## [TASK OBJECTIVE]
Every entry below should be reproduced exactly, with all pictures left out.

(Scene images with change listings)
Content starts

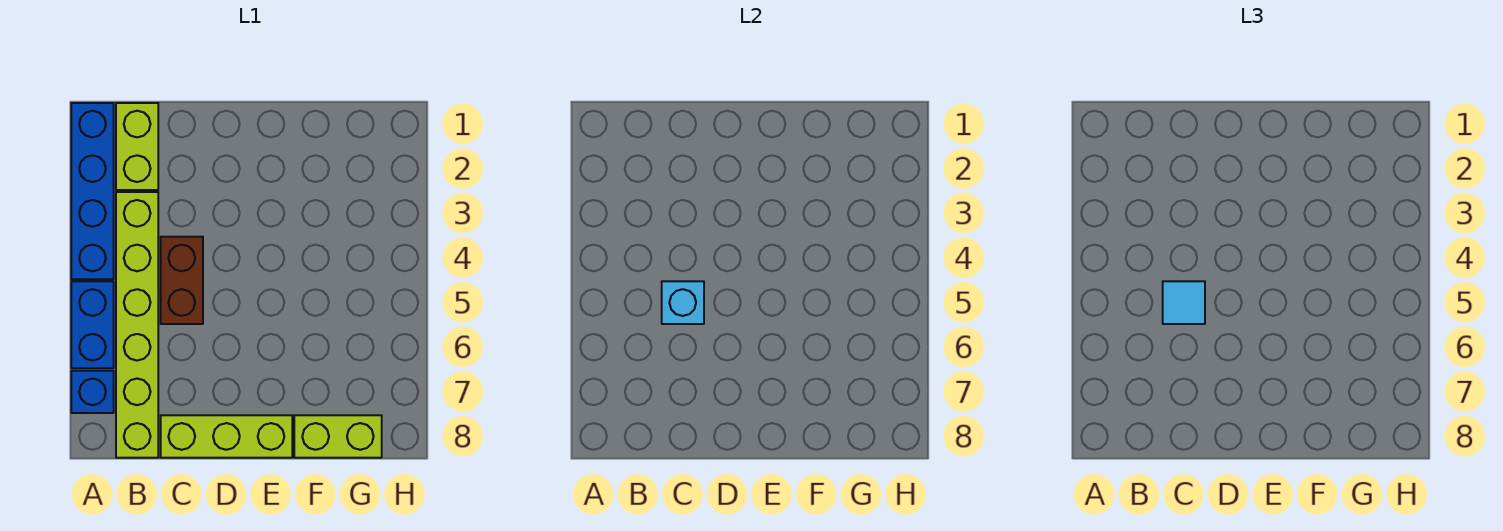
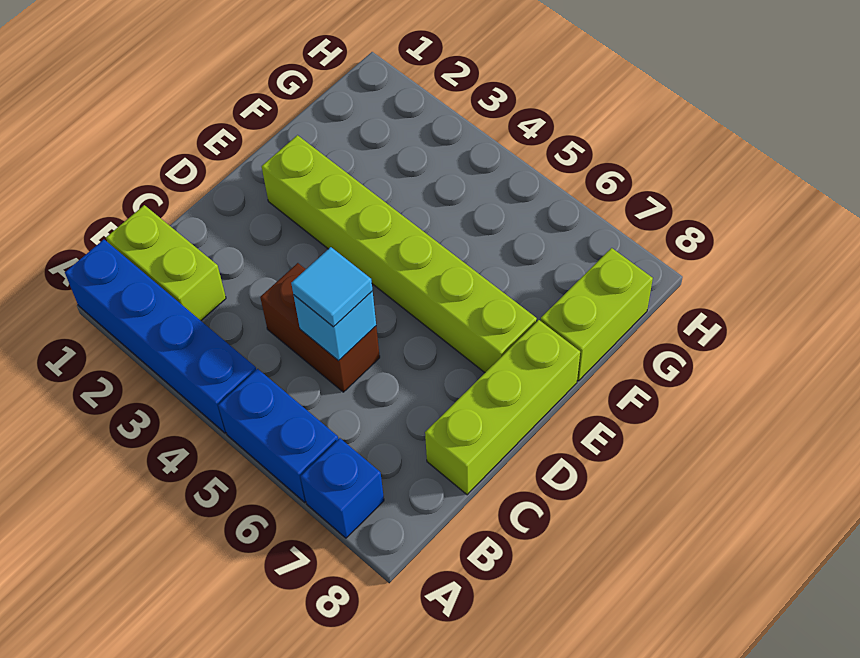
lime brick B3:B8 level 1 -> lime brick E2:E7 level 1

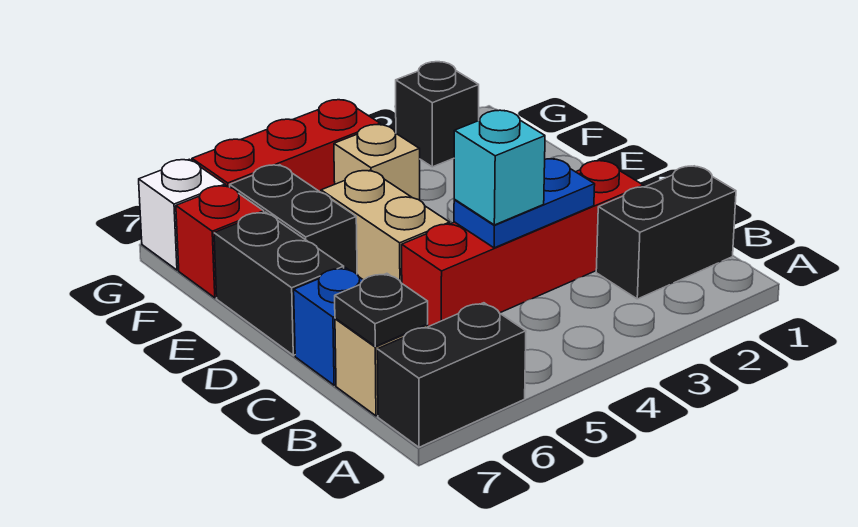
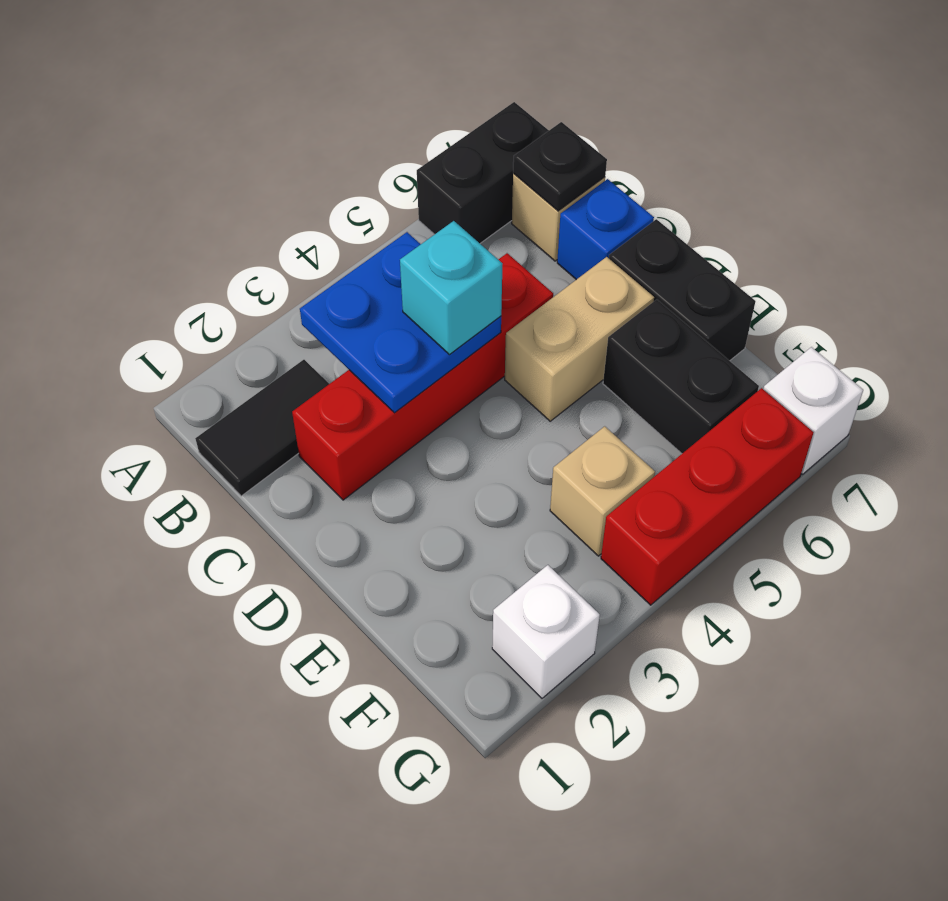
black brick B1:B2 level 1 -> black tile B1:B2 level 1
blue plate C3:C4 level 2 -> blue plate B3:C4 level 2
tan brick D5:E5 level 1 -> tan brick D5:D6 level 1
red brick F7 level 1 -> none
black brick G2 level 1 -> white brick G2 level 1

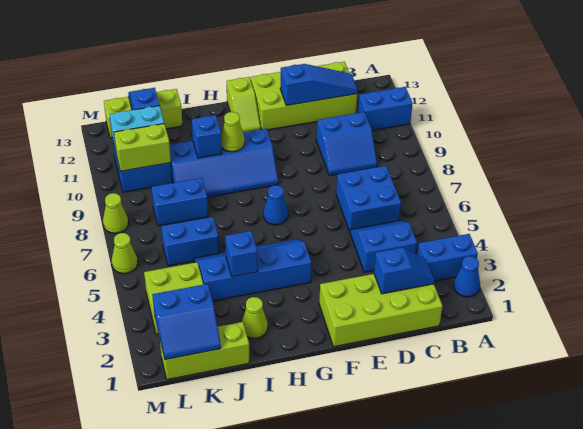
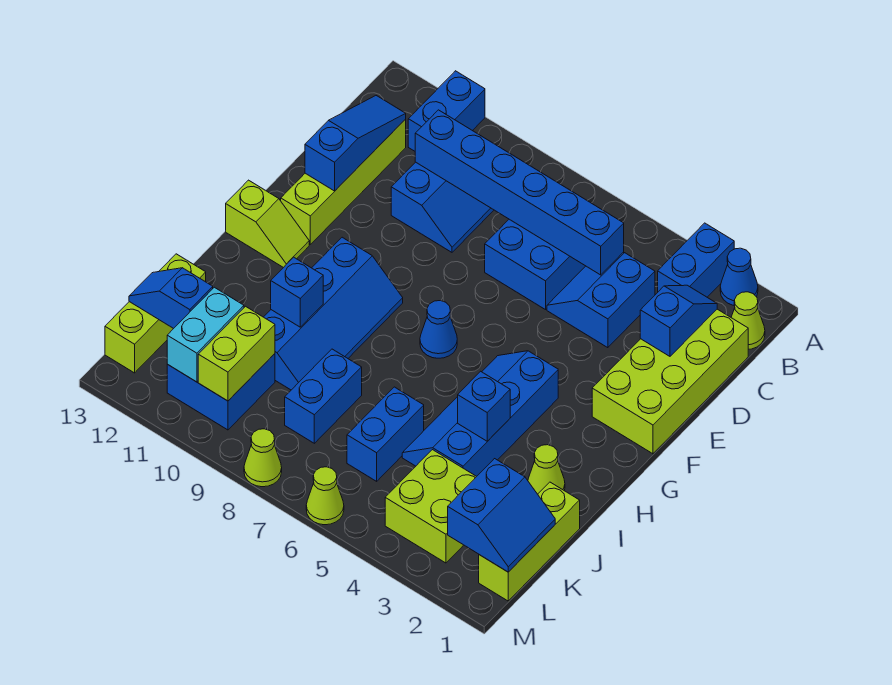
none -> blue brick C5:C10 level 2
lime brick C12:F13 level 1 -> lime brick C12:F12 level 1
lime cone H10 level 2 -> lime cone B1 level 1

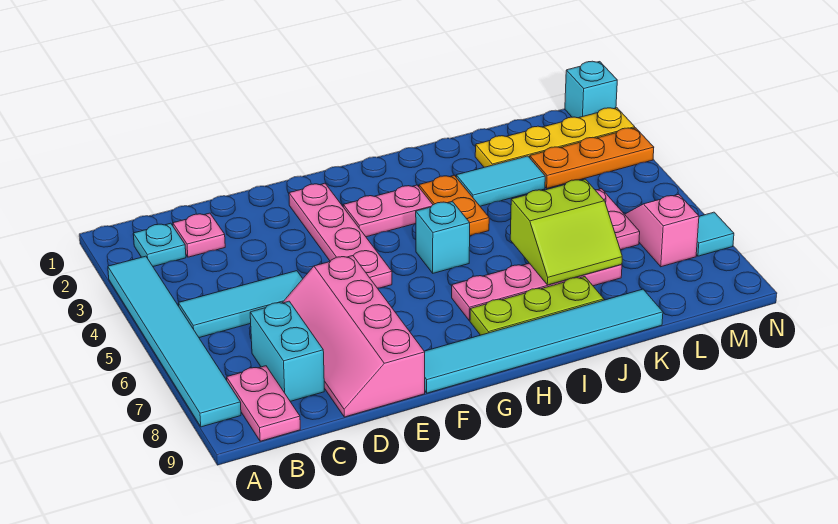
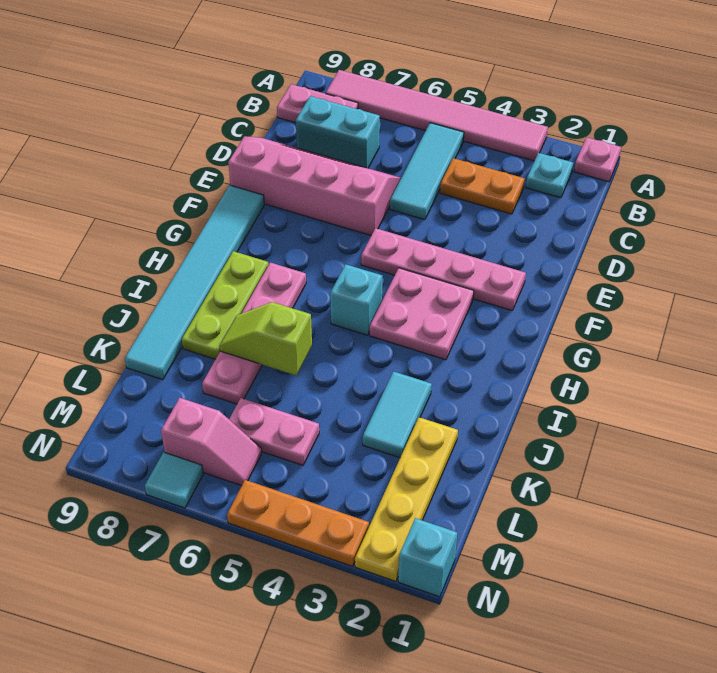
cyan tile A3:A8 level 1 -> pink tile A3:A8 level 1
pink plate C2 level 1 -> pink plate A1 level 1
pink plate G3:H3 level 1 -> pink plate G3:H4 level 1
orange plate I3:I4 level 1 -> orange plate C3:C4 level 1
lime slope J6:K7 level 2 top 6 -> lime slope J6:J7 level 2 top 6
orange plate L3:N3 level 1 -> orange plate N3:N5 level 1

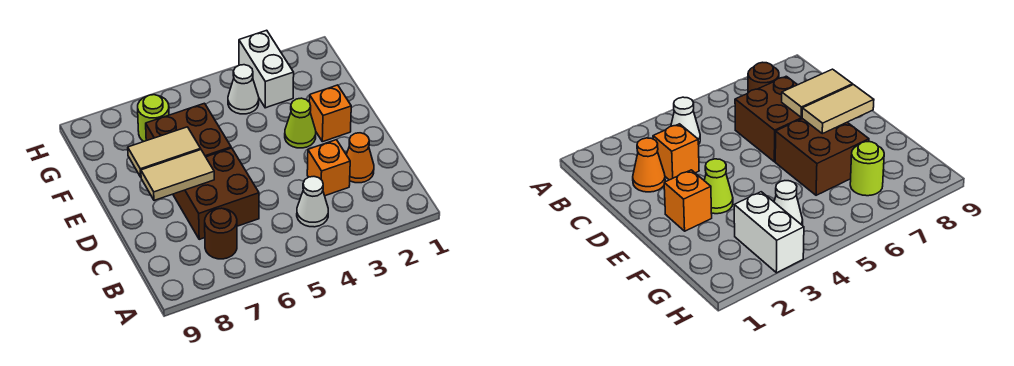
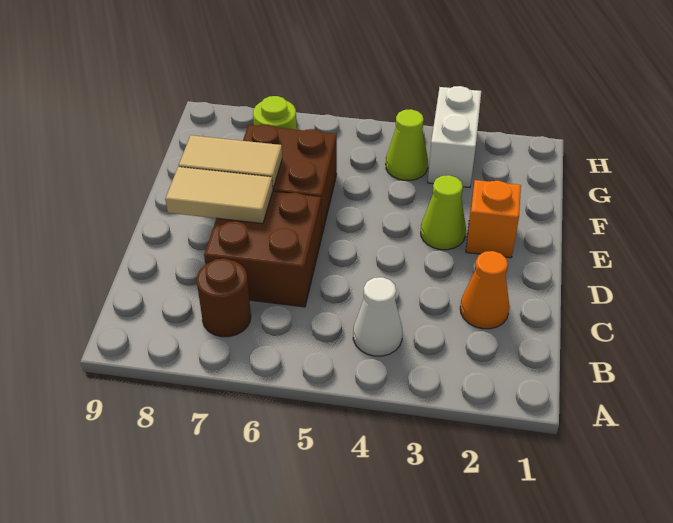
orange brick C3 level 1 -> none
white cone G4 level 1 -> lime cone G4 level 1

Content ends

## [ANSWER AREA]
lime brick B3:B8 level 1 -> lime brick E2:E7 level 1

black brick B1:B2 level 1 -> black tile B1:B2 level 1
blue plate C3:C4 level 2 -> blue plate B3:C4 level 2
tan brick D5:E5 level 1 -> tan brick D5:D6 level 1
red brick F7 level 1 -> none
black brick G2 level 1 -> white brick G2 level 1

none -> blue brick C5:C10 level 2
lime brick C12:F13 level 1 -> lime brick C12:F12 level 1
lime cone H10 level 2 -> lime cone B1 level 1

cyan tile A3:A8 level 1 -> pink tile A3:A8 level 1
pink plate C2 level 1 -> pink plate A1 level 1
pink plate G3:H3 level 1 -> pink plate G3:H4 level 1
orange plate I3:I4 level 1 -> orange plate C3:C4 level 1
lime slope J6:K7 level 2 top 6 -> lime slope J6:J7 level 2 top 6
orange plate L3:N3 level 1 -> orange plate N3:N5 level 1

orange brick C3 level 1 -> none
white cone G4 level 1 -> lime cone G4 level 1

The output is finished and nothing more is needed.